» Problem details: Scan the data beneath this task and copy each line that includes "removed".

» Extracted entries:
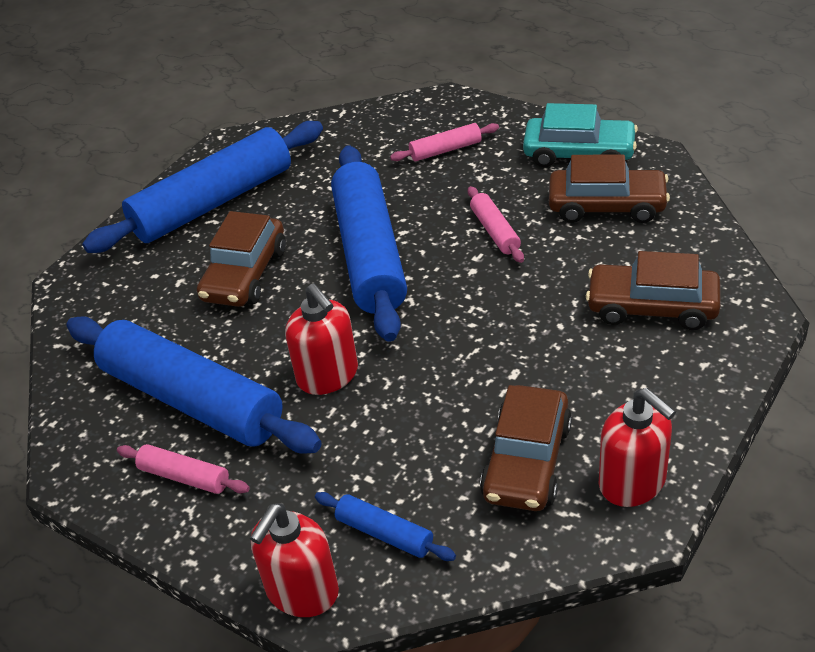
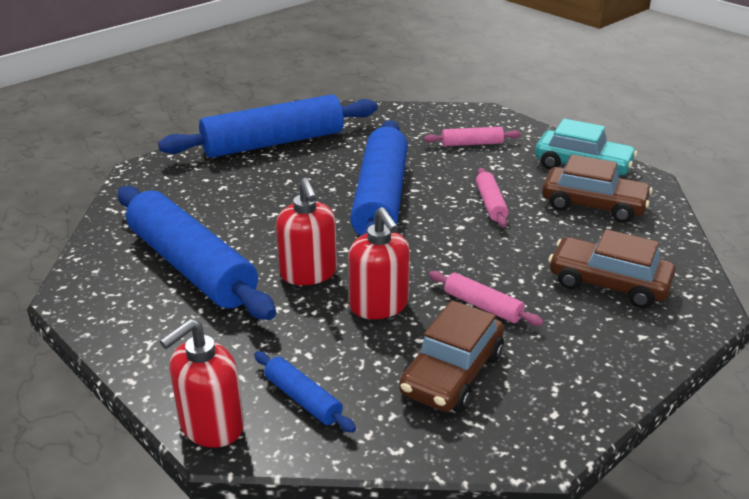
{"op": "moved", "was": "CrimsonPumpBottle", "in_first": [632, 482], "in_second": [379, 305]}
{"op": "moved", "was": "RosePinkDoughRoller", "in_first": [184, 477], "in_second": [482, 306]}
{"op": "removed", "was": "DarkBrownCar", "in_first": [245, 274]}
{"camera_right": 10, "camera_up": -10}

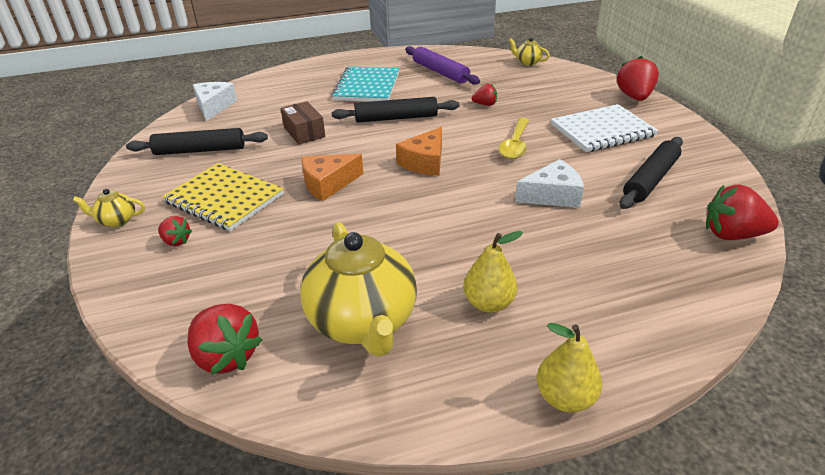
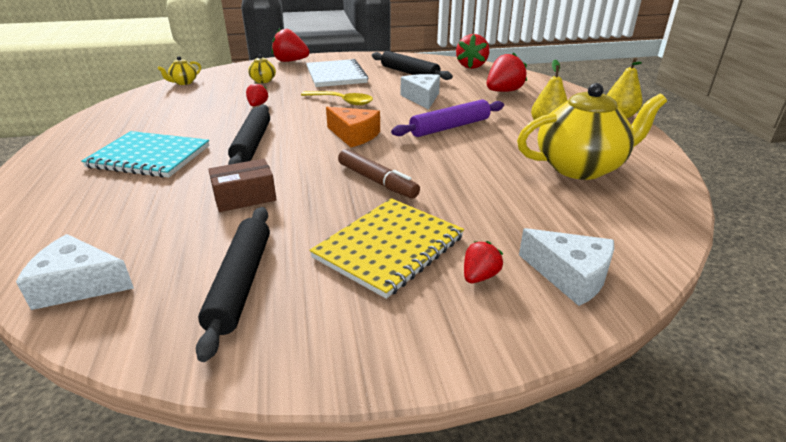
{"op": "moved", "was": "GoldenTeapot", "in_first": [117, 221], "in_second": [263, 81]}
{"op": "replaced", "was": "BrightOrangePieceOfCheese", "now": "DarkBrownMarkerPen", "in_first": [328, 184], "in_second": [377, 181]}
{"op": "moved", "was": "PurpleDoughRoller", "in_first": [440, 72], "in_second": [450, 127]}
{"op": "moved", "was": "CrimsonToyStrawberry", "in_first": [226, 356], "in_second": [503, 91]}
{"op": "added", "now": "PureWhitePieceOfCheese", "in_second": [570, 276]}
{"camera_right": -85, "camera_up": -5}

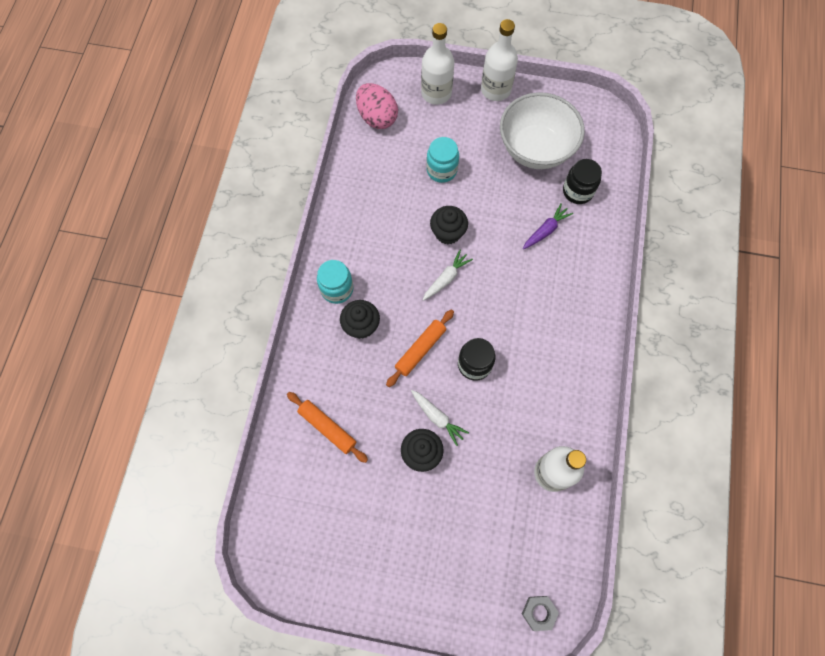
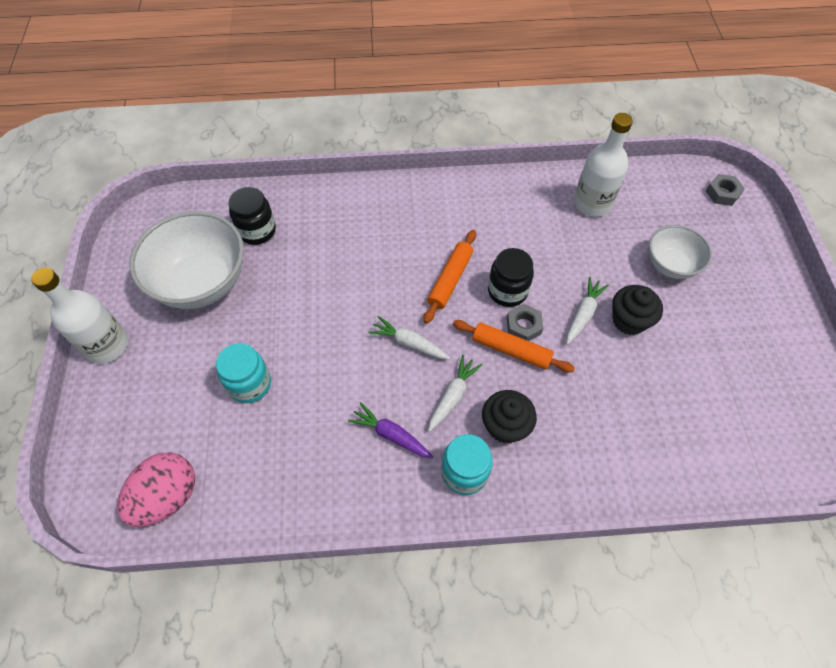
{"op": "moved", "was": "PurpleCarrot", "in_first": [545, 230], "in_second": [391, 435]}
{"op": "moved", "was": "BrightOrangeDoughRoller", "in_first": [327, 428], "in_second": [450, 280]}
{"op": "added", "now": "PureWhiteCarrot", "in_second": [452, 396]}
{"op": "added", "now": "AshGreyNut", "in_second": [523, 326]}
{"op": "added", "now": "PureWhiteServingBowl", "in_second": [670, 265]}
{"op": "removed", "was": "PureWhiteBottle", "in_first": [436, 93]}
{"op": "removed", "was": "EbonyCupcake", "in_first": [448, 233]}
{"camera_right": -105, "camera_up": -10}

» Answer to this task:
{"op": "removed", "was": "DarkBrownCar", "in_first": [245, 274]}
{"op": "removed", "was": "PureWhiteBottle", "in_first": [436, 93]}
{"op": "removed", "was": "EbonyCupcake", "in_first": [448, 233]}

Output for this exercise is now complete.